=== The problem ===
Among the entries that follow, the required portion opens with the line containing "brown brick N4:N5" and closes with the line containing "red brick F3:H4". Give that portion again exactly, and nothing else.

=== Data ===
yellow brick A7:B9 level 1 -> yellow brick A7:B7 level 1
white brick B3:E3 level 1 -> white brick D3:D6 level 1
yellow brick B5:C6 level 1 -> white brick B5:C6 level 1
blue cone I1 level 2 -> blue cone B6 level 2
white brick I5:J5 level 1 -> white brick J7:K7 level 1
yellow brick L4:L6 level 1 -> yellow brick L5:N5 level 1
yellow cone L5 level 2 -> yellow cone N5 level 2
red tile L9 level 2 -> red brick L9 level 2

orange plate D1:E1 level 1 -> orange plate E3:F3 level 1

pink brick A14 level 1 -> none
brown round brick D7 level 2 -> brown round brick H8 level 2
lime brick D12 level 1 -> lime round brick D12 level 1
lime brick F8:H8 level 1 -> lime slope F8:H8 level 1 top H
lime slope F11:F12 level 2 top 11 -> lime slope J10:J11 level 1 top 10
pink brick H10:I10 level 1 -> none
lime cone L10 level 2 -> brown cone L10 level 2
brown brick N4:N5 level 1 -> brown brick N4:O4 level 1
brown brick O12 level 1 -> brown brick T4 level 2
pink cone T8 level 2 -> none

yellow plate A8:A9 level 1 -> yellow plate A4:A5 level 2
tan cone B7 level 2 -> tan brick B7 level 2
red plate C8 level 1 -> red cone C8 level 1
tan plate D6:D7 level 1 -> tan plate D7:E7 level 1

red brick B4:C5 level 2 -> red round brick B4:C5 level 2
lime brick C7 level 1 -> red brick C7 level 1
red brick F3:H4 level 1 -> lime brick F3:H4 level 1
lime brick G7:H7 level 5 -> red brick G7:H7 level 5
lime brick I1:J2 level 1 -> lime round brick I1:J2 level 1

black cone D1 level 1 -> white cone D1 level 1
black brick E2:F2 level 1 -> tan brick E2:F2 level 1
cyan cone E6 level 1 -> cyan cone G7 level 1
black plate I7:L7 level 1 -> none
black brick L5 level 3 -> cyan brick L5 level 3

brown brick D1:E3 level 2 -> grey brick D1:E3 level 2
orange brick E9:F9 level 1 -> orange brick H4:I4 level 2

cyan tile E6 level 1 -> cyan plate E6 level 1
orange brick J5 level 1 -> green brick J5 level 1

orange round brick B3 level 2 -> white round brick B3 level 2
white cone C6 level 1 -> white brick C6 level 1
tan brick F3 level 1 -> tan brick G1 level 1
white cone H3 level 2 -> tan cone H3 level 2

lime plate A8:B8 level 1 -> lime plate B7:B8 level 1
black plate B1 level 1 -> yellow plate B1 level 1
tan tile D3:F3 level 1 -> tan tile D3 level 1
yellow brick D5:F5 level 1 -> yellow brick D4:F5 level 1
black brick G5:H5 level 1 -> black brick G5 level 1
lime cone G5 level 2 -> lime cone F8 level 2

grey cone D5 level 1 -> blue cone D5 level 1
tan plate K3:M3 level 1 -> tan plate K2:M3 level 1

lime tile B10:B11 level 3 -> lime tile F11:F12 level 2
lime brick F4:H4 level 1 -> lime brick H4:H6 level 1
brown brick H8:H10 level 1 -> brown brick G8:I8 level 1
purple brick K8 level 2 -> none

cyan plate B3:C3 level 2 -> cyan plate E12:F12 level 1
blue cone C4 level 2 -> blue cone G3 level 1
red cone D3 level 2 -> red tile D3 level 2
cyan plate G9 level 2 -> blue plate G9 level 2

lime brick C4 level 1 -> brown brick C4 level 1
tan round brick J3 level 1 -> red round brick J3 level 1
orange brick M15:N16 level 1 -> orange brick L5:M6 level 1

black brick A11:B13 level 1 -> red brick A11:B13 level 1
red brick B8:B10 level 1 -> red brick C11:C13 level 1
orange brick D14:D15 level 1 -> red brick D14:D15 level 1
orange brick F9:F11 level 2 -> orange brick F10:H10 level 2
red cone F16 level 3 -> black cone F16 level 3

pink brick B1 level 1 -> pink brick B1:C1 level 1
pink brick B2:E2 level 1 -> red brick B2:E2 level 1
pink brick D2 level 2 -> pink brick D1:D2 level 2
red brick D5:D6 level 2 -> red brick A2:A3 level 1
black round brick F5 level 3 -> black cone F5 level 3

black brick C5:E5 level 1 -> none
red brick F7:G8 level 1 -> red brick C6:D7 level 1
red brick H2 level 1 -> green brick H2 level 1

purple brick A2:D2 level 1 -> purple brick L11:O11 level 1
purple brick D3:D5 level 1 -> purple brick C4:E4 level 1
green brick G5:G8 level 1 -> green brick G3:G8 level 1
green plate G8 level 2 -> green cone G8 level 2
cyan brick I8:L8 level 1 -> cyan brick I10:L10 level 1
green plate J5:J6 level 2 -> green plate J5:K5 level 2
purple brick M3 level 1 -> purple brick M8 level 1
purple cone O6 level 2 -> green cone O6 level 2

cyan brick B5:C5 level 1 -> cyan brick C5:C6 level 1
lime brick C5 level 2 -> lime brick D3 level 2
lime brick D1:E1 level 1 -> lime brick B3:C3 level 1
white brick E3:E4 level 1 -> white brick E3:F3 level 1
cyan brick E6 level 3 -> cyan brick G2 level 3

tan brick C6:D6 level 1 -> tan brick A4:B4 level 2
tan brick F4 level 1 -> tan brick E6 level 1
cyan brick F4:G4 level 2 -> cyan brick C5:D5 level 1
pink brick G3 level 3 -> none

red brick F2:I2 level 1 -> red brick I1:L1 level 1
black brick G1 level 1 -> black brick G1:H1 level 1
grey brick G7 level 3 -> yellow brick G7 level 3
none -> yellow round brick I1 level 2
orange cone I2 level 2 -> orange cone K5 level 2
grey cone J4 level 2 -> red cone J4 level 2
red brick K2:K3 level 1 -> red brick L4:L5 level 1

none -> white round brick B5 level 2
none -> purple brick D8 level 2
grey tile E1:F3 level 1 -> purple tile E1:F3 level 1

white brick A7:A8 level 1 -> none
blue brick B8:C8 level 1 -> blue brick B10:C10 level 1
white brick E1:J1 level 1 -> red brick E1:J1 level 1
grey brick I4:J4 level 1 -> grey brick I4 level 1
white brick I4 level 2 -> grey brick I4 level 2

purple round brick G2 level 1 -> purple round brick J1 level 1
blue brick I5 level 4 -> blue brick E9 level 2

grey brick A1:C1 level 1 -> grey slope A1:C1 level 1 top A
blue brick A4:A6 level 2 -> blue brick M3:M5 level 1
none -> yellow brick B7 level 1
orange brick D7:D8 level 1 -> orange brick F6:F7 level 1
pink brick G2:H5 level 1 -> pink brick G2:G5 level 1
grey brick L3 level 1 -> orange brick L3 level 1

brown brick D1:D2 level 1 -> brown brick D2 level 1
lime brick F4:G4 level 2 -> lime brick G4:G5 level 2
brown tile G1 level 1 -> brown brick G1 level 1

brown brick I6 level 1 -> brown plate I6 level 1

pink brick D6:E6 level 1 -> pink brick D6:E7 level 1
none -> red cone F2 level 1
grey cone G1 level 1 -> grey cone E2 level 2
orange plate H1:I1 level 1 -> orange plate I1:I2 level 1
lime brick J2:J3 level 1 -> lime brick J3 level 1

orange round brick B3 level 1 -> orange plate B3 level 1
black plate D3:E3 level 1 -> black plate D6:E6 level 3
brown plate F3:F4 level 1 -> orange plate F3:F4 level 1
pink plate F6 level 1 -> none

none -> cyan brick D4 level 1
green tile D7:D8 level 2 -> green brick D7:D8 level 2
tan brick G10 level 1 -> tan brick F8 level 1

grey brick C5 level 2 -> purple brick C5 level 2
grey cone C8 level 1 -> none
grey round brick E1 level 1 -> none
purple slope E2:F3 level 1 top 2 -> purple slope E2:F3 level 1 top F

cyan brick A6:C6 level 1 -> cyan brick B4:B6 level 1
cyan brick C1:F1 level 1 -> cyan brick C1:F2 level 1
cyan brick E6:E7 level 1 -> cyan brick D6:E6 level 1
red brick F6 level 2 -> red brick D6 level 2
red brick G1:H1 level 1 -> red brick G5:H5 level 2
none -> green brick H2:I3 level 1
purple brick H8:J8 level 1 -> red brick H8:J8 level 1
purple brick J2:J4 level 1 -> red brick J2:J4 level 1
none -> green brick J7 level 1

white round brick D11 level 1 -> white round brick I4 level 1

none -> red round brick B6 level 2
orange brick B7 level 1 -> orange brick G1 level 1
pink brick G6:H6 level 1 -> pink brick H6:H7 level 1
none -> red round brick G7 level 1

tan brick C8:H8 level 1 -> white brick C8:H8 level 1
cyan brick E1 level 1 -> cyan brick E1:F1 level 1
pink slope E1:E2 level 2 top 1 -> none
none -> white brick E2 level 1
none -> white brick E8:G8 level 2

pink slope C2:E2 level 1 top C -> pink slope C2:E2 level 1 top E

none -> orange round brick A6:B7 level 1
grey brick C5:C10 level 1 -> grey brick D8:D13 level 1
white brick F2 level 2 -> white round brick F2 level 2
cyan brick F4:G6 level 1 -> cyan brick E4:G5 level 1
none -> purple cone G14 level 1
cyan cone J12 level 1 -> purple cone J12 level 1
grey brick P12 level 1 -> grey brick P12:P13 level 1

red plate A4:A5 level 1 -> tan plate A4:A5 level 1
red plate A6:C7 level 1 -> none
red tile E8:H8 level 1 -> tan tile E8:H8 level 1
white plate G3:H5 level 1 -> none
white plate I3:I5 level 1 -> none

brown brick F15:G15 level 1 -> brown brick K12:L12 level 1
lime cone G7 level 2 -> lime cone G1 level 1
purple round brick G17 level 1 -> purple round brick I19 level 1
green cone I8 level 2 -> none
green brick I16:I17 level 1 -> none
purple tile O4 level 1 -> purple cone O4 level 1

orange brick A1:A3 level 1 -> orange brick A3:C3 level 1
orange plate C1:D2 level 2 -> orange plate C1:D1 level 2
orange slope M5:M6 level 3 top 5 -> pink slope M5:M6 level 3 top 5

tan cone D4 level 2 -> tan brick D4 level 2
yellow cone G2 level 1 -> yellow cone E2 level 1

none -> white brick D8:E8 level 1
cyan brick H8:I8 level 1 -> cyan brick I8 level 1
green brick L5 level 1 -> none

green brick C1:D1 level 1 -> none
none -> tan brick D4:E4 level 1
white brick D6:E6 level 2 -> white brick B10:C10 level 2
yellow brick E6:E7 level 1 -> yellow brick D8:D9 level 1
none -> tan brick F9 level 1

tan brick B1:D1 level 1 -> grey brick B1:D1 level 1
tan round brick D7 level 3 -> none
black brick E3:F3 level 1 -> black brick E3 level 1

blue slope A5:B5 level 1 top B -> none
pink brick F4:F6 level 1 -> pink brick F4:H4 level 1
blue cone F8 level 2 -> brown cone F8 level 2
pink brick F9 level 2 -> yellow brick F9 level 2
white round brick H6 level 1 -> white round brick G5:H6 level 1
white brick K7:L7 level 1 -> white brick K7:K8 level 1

=== Answer to the exercise ===
brown brick N4:N5 level 1 -> brown brick N4:O4 level 1
brown brick O12 level 1 -> brown brick T4 level 2
pink cone T8 level 2 -> none

yellow plate A8:A9 level 1 -> yellow plate A4:A5 level 2
tan cone B7 level 2 -> tan brick B7 level 2
red plate C8 level 1 -> red cone C8 level 1
tan plate D6:D7 level 1 -> tan plate D7:E7 level 1

red brick B4:C5 level 2 -> red round brick B4:C5 level 2
lime brick C7 level 1 -> red brick C7 level 1
red brick F3:H4 level 1 -> lime brick F3:H4 level 1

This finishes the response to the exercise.